◆ WORK INSTRUCTION:
Look in the material below for the line holding "none -> brown plate E5 level 2". Set it down exactly, with each later line up to and including the line holding "none -> red cone H8 level 3".

◆ DATA:
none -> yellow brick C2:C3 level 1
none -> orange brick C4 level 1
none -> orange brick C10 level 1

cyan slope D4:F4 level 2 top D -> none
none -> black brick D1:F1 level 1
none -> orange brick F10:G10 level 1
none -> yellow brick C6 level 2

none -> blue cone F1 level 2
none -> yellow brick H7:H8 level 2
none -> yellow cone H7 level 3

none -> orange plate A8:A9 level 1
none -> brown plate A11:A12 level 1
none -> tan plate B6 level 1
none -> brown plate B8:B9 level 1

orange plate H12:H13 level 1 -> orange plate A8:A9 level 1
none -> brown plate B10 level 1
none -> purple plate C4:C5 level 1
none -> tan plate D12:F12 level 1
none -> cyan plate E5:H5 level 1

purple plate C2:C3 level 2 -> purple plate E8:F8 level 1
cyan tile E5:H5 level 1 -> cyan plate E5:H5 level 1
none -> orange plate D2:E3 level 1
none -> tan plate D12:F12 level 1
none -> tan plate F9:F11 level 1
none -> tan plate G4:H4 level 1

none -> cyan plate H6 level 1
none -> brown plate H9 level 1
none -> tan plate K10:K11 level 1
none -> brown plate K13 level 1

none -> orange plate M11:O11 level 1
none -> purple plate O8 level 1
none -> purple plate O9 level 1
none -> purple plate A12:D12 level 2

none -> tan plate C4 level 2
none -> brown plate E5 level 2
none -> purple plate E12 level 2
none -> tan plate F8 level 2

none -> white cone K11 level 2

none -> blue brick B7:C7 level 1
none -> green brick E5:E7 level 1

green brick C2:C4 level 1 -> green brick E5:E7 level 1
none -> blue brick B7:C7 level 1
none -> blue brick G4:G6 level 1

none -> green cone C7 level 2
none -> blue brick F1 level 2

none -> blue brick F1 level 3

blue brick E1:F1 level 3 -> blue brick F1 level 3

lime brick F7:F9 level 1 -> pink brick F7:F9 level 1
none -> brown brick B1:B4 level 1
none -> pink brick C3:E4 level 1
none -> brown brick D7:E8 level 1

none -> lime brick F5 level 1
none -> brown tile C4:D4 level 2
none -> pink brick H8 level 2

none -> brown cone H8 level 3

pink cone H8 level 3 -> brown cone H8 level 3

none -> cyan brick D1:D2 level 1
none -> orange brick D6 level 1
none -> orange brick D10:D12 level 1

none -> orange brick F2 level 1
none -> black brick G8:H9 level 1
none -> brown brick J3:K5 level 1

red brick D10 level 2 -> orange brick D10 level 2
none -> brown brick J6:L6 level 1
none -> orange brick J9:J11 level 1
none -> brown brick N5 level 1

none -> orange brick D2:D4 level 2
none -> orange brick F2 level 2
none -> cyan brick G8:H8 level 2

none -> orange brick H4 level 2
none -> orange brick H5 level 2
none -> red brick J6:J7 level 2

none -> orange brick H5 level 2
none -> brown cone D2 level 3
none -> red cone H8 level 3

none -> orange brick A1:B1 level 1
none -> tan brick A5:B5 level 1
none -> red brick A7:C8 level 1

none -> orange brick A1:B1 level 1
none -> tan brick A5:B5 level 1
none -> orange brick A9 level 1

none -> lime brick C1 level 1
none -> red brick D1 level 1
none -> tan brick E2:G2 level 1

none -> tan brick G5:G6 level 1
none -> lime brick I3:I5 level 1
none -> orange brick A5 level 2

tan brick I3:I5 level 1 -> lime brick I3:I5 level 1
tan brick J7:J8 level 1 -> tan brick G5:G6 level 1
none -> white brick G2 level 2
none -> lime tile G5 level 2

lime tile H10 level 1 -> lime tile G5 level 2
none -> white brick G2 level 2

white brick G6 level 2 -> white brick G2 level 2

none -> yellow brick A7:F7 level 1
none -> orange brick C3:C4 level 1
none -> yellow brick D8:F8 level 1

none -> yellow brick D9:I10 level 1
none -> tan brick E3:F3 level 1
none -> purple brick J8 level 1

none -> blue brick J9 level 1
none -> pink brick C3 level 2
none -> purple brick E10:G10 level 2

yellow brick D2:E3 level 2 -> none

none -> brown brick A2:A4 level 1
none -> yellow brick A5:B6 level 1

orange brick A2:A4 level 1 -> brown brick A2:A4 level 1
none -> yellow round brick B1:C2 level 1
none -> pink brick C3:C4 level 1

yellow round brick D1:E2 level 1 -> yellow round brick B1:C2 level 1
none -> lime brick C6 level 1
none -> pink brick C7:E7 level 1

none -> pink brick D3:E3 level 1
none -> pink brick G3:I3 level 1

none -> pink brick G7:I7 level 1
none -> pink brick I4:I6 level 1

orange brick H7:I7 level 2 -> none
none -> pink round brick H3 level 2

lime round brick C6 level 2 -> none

◆ COMPLETED TASK:
none -> brown plate E5 level 2
none -> purple plate E12 level 2
none -> tan plate F8 level 2

none -> white cone K11 level 2

none -> blue brick B7:C7 level 1
none -> green brick E5:E7 level 1

green brick C2:C4 level 1 -> green brick E5:E7 level 1
none -> blue brick B7:C7 level 1
none -> blue brick G4:G6 level 1

none -> green cone C7 level 2
none -> blue brick F1 level 2

none -> blue brick F1 level 3

blue brick E1:F1 level 3 -> blue brick F1 level 3

lime brick F7:F9 level 1 -> pink brick F7:F9 level 1
none -> brown brick B1:B4 level 1
none -> pink brick C3:E4 level 1
none -> brown brick D7:E8 level 1

none -> lime brick F5 level 1
none -> brown tile C4:D4 level 2
none -> pink brick H8 level 2

none -> brown cone H8 level 3

pink cone H8 level 3 -> brown cone H8 level 3

none -> cyan brick D1:D2 level 1
none -> orange brick D6 level 1
none -> orange brick D10:D12 level 1

none -> orange brick F2 level 1
none -> black brick G8:H9 level 1
none -> brown brick J3:K5 level 1

red brick D10 level 2 -> orange brick D10 level 2
none -> brown brick J6:L6 level 1
none -> orange brick J9:J11 level 1
none -> brown brick N5 level 1

none -> orange brick D2:D4 level 2
none -> orange brick F2 level 2
none -> cyan brick G8:H8 level 2

none -> orange brick H4 level 2
none -> orange brick H5 level 2
none -> red brick J6:J7 level 2

none -> orange brick H5 level 2
none -> brown cone D2 level 3
none -> red cone H8 level 3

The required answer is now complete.